> **Action item**:
Copy out once more, exactly, the line with "turquoise plate: [53,206,151,290]" and all the lines after it, up to the last line of the data.

> **Provided data**:
*** Block opens ***
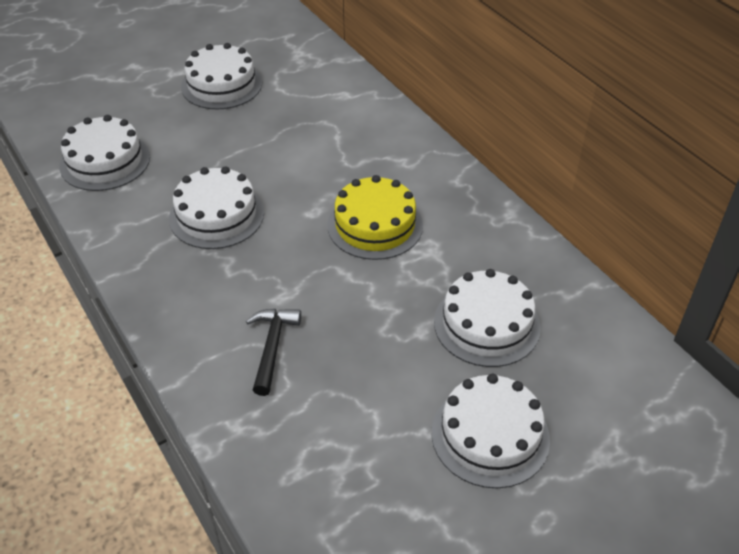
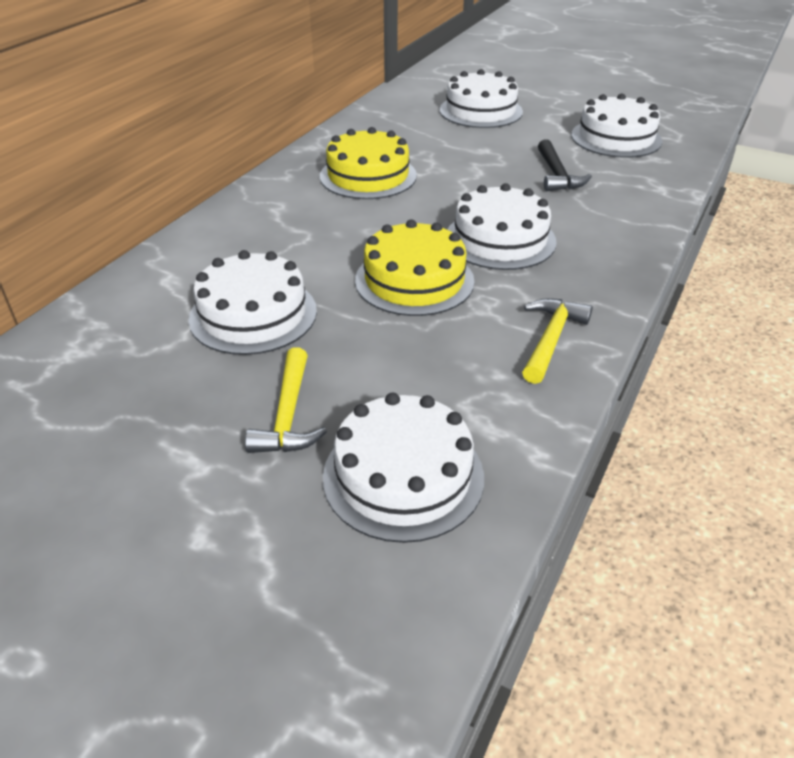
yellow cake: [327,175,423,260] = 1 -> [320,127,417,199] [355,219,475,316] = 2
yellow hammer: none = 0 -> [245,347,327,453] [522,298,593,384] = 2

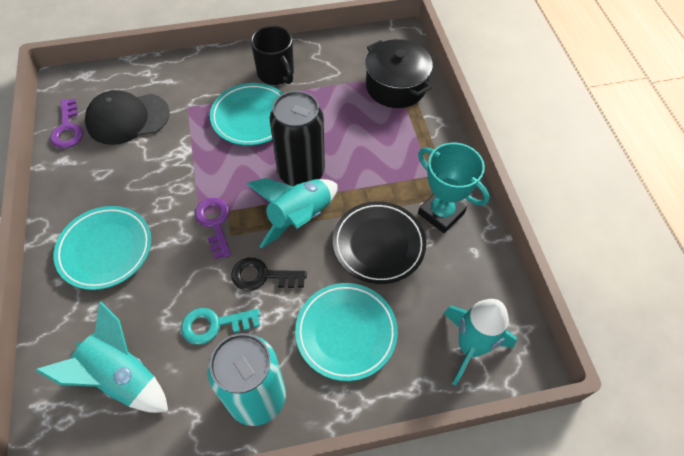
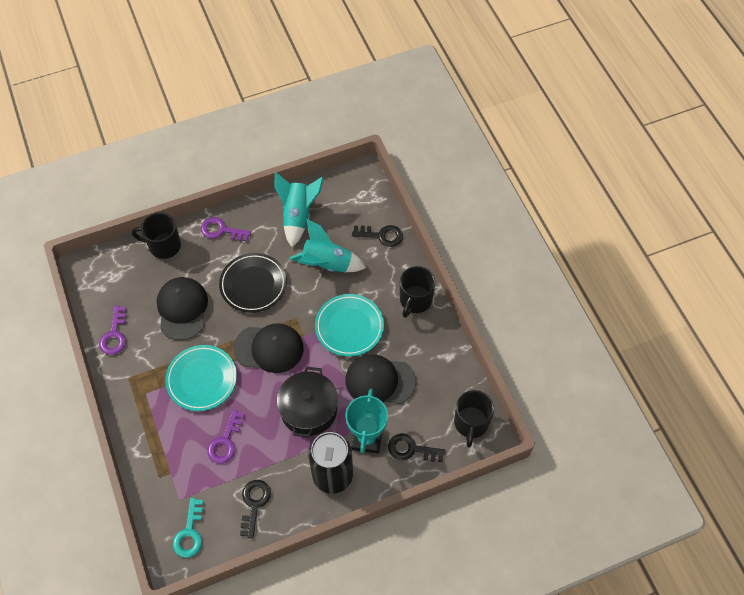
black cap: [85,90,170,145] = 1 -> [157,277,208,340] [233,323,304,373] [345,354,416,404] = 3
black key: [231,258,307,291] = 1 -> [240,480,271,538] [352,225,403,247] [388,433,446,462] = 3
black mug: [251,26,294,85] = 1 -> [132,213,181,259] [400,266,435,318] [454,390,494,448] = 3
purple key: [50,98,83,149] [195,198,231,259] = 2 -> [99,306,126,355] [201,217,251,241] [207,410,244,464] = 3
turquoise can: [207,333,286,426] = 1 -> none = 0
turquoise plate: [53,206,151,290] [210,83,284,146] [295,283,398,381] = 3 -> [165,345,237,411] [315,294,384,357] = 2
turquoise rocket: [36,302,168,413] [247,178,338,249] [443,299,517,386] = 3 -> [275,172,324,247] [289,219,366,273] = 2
*** Block closes ***
> **Answer area**:
turquoise plate: [53,206,151,290] [210,83,284,146] [295,283,398,381] = 3 -> [165,345,237,411] [315,294,384,357] = 2
turquoise rocket: [36,302,168,413] [247,178,338,249] [443,299,517,386] = 3 -> [275,172,324,247] [289,219,366,273] = 2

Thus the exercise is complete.